◆ **WHAT YOU HAVE TO DO**: Look through the entries below and extract exactly the lines from the one containing "R13: 100k (FB2, MID) -> 8.2k (FB2, MID)" through the one containing "U3 pin OB: N14 -> N41", ends included.

◆ **LISTED ENTRIES**:
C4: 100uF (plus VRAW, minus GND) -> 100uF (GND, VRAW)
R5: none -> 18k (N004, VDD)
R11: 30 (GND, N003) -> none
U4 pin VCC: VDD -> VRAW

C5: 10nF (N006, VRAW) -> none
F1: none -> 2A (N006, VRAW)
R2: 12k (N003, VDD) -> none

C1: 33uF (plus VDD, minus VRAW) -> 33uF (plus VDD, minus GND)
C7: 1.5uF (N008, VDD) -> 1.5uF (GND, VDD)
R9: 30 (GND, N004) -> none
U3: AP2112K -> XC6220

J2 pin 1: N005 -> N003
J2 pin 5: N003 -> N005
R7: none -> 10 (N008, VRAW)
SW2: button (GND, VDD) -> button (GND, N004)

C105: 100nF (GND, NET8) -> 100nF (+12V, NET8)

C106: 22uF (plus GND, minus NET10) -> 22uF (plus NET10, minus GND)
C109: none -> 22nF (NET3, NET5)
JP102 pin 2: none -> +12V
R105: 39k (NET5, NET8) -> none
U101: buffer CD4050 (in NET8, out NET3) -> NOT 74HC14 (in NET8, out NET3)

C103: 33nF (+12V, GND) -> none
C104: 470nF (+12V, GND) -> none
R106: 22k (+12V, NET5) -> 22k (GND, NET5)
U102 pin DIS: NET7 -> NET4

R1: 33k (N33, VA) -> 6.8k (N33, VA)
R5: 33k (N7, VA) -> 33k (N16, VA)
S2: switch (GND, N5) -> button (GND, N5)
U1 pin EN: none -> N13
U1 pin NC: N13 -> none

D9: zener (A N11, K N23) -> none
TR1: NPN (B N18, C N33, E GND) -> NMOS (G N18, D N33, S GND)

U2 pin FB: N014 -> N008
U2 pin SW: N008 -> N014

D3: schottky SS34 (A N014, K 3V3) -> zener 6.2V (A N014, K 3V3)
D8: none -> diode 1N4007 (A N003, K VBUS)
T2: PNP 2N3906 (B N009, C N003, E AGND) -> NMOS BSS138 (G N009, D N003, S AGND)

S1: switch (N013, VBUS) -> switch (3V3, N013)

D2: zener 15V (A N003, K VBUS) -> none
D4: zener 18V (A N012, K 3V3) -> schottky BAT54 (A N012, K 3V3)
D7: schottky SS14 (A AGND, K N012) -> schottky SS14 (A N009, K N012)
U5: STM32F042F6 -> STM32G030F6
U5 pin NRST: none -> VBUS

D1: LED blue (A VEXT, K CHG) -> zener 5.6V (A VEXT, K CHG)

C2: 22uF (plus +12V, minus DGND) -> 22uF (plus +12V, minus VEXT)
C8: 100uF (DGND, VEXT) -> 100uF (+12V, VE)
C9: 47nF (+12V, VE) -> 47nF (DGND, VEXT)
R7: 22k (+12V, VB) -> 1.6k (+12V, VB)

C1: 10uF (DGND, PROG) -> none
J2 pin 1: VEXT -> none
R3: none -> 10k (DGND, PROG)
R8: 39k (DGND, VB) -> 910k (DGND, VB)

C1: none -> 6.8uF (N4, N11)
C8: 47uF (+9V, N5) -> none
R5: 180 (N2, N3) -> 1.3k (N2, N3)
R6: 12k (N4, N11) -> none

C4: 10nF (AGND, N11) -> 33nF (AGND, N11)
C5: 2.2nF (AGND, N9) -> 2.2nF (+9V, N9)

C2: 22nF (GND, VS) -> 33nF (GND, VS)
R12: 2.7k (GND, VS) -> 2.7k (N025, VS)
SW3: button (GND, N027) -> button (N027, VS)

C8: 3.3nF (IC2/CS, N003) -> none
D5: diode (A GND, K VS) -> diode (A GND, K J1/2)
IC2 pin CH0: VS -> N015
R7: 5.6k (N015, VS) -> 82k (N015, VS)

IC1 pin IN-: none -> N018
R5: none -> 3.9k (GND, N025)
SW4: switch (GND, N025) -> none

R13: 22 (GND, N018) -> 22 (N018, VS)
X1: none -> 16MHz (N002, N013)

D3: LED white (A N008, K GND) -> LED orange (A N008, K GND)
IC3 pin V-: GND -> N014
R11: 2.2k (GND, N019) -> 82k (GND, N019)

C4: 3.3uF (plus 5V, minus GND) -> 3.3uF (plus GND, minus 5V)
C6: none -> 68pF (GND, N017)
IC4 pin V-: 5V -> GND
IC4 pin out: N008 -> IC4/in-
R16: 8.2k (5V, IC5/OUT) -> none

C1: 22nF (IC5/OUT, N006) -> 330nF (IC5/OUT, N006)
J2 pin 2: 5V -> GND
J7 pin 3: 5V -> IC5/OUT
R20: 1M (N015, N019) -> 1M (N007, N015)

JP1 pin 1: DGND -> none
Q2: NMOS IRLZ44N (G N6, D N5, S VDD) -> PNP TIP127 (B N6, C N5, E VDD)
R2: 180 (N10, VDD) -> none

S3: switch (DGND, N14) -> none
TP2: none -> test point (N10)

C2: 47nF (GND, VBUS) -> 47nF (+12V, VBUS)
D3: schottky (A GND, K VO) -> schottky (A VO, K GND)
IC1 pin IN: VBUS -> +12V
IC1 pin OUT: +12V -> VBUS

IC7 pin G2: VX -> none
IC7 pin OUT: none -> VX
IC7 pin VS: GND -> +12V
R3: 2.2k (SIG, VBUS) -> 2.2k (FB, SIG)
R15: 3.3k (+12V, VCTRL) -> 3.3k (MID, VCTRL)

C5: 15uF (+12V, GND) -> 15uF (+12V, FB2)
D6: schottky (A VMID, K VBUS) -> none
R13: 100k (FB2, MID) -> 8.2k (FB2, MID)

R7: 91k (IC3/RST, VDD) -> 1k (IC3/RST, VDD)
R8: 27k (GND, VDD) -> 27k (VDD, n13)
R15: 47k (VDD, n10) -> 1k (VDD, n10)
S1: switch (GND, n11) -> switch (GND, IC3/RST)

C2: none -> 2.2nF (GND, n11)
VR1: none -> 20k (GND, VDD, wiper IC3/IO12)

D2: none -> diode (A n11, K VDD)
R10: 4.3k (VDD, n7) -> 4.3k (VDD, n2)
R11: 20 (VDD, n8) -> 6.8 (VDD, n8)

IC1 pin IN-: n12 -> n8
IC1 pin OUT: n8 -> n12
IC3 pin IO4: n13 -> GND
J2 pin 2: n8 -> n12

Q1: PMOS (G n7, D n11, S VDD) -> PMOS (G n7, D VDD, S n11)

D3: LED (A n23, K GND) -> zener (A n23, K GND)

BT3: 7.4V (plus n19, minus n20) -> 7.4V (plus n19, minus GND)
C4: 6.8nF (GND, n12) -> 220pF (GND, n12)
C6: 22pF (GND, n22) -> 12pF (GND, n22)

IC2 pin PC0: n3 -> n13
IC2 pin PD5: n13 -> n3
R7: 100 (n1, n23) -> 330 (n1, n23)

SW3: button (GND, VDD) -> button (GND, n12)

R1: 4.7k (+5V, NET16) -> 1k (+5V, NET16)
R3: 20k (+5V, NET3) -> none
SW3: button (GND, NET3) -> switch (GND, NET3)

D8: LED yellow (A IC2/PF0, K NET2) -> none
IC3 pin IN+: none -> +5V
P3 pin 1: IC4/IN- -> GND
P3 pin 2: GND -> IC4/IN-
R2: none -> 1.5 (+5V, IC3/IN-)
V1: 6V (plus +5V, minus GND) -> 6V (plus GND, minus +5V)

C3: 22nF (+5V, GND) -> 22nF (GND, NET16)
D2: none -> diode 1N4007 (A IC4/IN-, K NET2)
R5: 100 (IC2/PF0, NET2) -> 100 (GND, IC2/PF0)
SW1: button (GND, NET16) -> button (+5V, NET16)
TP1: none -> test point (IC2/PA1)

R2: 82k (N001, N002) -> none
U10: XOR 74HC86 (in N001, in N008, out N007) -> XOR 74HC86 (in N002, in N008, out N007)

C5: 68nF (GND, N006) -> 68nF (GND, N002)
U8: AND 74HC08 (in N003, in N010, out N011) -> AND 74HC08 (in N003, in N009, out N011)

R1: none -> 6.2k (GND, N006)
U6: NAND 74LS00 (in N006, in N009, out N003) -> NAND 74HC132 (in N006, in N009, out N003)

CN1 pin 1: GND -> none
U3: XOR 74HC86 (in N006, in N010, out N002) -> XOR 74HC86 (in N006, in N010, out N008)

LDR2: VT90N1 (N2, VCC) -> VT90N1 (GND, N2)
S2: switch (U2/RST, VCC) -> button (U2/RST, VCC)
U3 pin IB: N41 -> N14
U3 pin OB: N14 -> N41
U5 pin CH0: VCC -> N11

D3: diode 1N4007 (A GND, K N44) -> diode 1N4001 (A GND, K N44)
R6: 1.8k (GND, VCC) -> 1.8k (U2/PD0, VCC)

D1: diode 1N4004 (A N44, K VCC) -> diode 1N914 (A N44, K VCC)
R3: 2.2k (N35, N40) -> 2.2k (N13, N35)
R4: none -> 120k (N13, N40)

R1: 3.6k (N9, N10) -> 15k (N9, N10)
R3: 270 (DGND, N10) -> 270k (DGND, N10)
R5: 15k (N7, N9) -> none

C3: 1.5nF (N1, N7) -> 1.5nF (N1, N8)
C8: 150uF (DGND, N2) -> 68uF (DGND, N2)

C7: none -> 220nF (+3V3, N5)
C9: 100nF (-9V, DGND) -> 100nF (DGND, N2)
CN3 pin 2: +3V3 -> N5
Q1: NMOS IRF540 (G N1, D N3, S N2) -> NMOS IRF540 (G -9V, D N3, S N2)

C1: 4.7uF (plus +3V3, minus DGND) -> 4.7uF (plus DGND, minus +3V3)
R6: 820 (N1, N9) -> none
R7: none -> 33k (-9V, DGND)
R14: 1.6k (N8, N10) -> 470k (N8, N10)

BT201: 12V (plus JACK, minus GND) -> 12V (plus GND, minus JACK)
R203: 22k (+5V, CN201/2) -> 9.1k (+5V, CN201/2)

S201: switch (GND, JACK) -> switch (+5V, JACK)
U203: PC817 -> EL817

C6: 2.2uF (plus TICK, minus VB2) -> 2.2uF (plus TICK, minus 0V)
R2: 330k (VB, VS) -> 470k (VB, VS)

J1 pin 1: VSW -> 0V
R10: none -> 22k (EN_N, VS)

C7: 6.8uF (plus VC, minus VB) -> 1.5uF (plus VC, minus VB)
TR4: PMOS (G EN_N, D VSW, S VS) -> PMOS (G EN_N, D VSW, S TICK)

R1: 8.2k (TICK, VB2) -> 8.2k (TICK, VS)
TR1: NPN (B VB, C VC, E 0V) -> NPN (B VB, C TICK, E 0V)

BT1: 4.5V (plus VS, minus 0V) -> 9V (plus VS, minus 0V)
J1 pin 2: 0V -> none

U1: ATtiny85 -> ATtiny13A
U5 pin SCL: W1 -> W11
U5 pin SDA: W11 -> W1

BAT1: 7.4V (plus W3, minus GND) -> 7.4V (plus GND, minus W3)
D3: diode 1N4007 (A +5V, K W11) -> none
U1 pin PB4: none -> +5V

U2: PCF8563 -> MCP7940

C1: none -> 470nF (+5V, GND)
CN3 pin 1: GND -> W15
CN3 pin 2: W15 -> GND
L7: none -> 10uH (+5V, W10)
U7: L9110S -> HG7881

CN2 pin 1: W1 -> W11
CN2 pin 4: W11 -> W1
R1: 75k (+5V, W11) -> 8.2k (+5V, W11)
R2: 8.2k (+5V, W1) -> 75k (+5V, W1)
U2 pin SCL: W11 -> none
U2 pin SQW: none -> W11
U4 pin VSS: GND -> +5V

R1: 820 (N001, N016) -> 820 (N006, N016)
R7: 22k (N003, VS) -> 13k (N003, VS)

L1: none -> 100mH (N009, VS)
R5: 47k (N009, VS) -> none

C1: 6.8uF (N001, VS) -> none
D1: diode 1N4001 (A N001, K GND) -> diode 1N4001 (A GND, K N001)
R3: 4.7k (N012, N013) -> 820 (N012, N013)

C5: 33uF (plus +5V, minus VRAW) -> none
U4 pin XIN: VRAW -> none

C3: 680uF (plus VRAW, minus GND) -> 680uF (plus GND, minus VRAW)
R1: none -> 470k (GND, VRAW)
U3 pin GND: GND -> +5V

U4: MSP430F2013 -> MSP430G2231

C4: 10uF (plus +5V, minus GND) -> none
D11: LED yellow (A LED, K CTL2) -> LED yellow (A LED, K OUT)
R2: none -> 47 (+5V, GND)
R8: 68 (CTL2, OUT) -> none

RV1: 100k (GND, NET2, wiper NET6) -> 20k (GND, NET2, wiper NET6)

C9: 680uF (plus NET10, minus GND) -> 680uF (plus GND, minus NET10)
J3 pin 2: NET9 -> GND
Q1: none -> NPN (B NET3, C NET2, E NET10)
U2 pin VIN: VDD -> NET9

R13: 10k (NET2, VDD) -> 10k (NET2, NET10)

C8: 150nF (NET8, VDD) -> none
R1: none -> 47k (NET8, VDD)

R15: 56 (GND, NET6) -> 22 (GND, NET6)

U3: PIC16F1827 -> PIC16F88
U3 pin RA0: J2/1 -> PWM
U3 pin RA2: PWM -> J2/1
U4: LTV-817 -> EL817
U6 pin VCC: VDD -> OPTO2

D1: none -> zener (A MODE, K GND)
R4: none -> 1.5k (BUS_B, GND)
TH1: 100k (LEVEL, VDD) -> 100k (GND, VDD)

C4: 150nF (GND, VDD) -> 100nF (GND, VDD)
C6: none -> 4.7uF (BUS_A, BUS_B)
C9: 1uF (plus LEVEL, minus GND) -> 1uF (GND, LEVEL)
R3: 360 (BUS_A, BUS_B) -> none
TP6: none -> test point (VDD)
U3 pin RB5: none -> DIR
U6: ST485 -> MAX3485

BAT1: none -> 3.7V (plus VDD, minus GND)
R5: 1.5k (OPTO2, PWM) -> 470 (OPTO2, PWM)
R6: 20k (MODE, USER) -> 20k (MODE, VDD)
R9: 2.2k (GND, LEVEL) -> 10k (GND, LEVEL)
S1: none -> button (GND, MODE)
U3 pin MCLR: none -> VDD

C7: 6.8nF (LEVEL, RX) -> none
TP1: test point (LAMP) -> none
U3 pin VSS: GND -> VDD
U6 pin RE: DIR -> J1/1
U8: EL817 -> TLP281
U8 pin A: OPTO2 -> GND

◆ **SOLUTION FOR THIS EXERCISE**:
R13: 100k (FB2, MID) -> 8.2k (FB2, MID)

R7: 91k (IC3/RST, VDD) -> 1k (IC3/RST, VDD)
R8: 27k (GND, VDD) -> 27k (VDD, n13)
R15: 47k (VDD, n10) -> 1k (VDD, n10)
S1: switch (GND, n11) -> switch (GND, IC3/RST)

C2: none -> 2.2nF (GND, n11)
VR1: none -> 20k (GND, VDD, wiper IC3/IO12)

D2: none -> diode (A n11, K VDD)
R10: 4.3k (VDD, n7) -> 4.3k (VDD, n2)
R11: 20 (VDD, n8) -> 6.8 (VDD, n8)

IC1 pin IN-: n12 -> n8
IC1 pin OUT: n8 -> n12
IC3 pin IO4: n13 -> GND
J2 pin 2: n8 -> n12

Q1: PMOS (G n7, D n11, S VDD) -> PMOS (G n7, D VDD, S n11)

D3: LED (A n23, K GND) -> zener (A n23, K GND)

BT3: 7.4V (plus n19, minus n20) -> 7.4V (plus n19, minus GND)
C4: 6.8nF (GND, n12) -> 220pF (GND, n12)
C6: 22pF (GND, n22) -> 12pF (GND, n22)

IC2 pin PC0: n3 -> n13
IC2 pin PD5: n13 -> n3
R7: 100 (n1, n23) -> 330 (n1, n23)

SW3: button (GND, VDD) -> button (GND, n12)

R1: 4.7k (+5V, NET16) -> 1k (+5V, NET16)
R3: 20k (+5V, NET3) -> none
SW3: button (GND, NET3) -> switch (GND, NET3)

D8: LED yellow (A IC2/PF0, K NET2) -> none
IC3 pin IN+: none -> +5V
P3 pin 1: IC4/IN- -> GND
P3 pin 2: GND -> IC4/IN-
R2: none -> 1.5 (+5V, IC3/IN-)
V1: 6V (plus +5V, minus GND) -> 6V (plus GND, minus +5V)

C3: 22nF (+5V, GND) -> 22nF (GND, NET16)
D2: none -> diode 1N4007 (A IC4/IN-, K NET2)
R5: 100 (IC2/PF0, NET2) -> 100 (GND, IC2/PF0)
SW1: button (GND, NET16) -> button (+5V, NET16)
TP1: none -> test point (IC2/PA1)

R2: 82k (N001, N002) -> none
U10: XOR 74HC86 (in N001, in N008, out N007) -> XOR 74HC86 (in N002, in N008, out N007)

C5: 68nF (GND, N006) -> 68nF (GND, N002)
U8: AND 74HC08 (in N003, in N010, out N011) -> AND 74HC08 (in N003, in N009, out N011)

R1: none -> 6.2k (GND, N006)
U6: NAND 74LS00 (in N006, in N009, out N003) -> NAND 74HC132 (in N006, in N009, out N003)

CN1 pin 1: GND -> none
U3: XOR 74HC86 (in N006, in N010, out N002) -> XOR 74HC86 (in N006, in N010, out N008)

LDR2: VT90N1 (N2, VCC) -> VT90N1 (GND, N2)
S2: switch (U2/RST, VCC) -> button (U2/RST, VCC)
U3 pin IB: N41 -> N14
U3 pin OB: N14 -> N41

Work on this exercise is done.